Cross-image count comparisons
..........

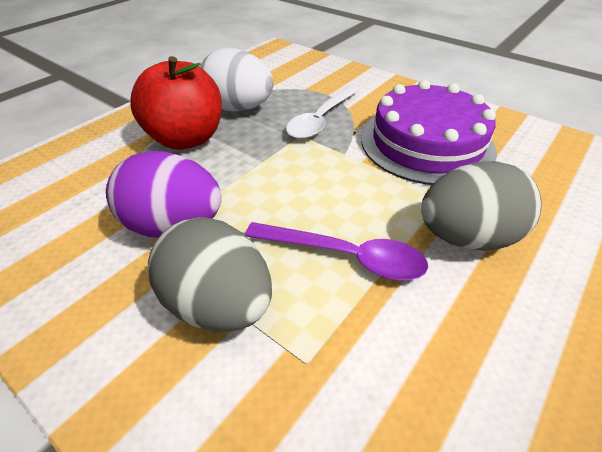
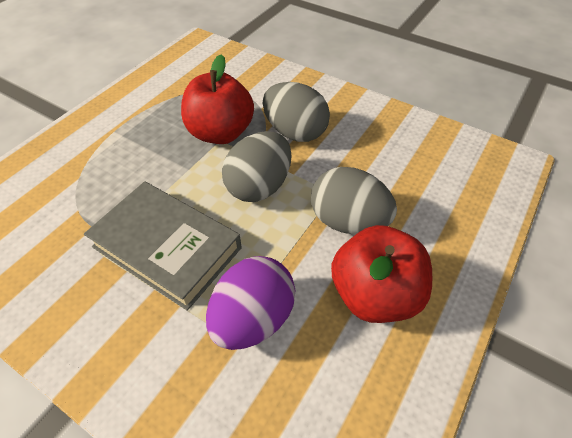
grey book: 0 -> 1
grey egg: 2 -> 3
purple cake: 1 -> 0
purple spoon: 1 -> 0
red apple: 1 -> 2
white egg: 1 -> 0
white spoon: 1 -> 0

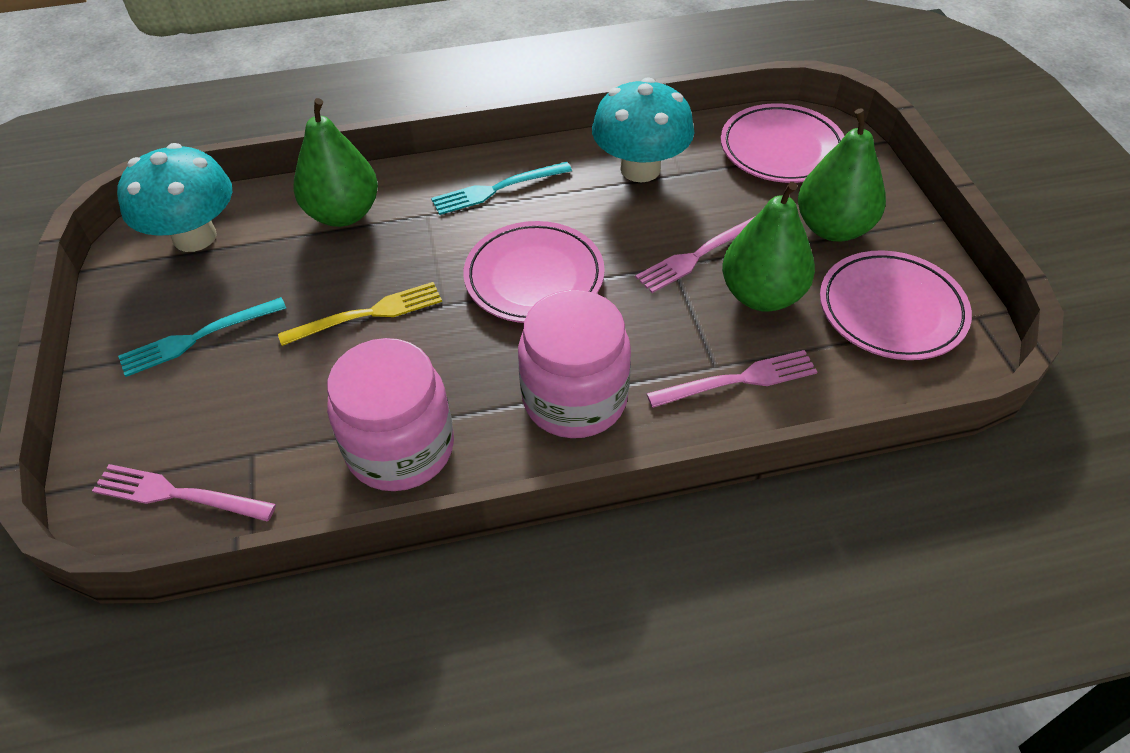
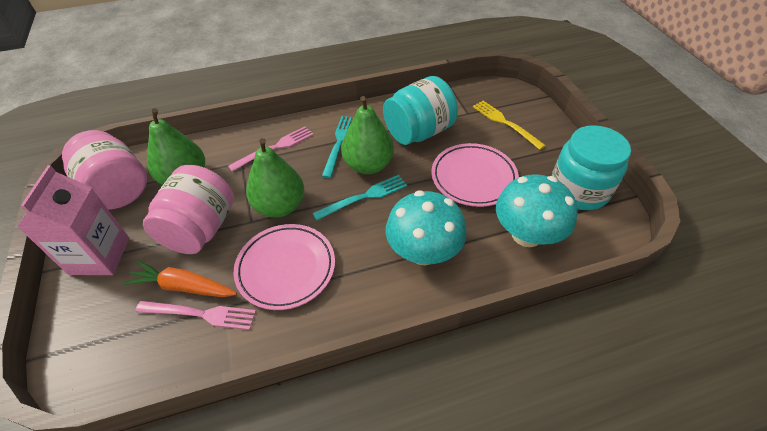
orange carrot: 0 -> 1
pink carton: 0 -> 1
pink fork: 3 -> 2
pink plate: 3 -> 2
turquoise jar: 0 -> 2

..........

> Try it:
Scan the records above for the word "pink". Show each line in which it appears.

> The answer:
pink carton: 0 -> 1
pink fork: 3 -> 2
pink plate: 3 -> 2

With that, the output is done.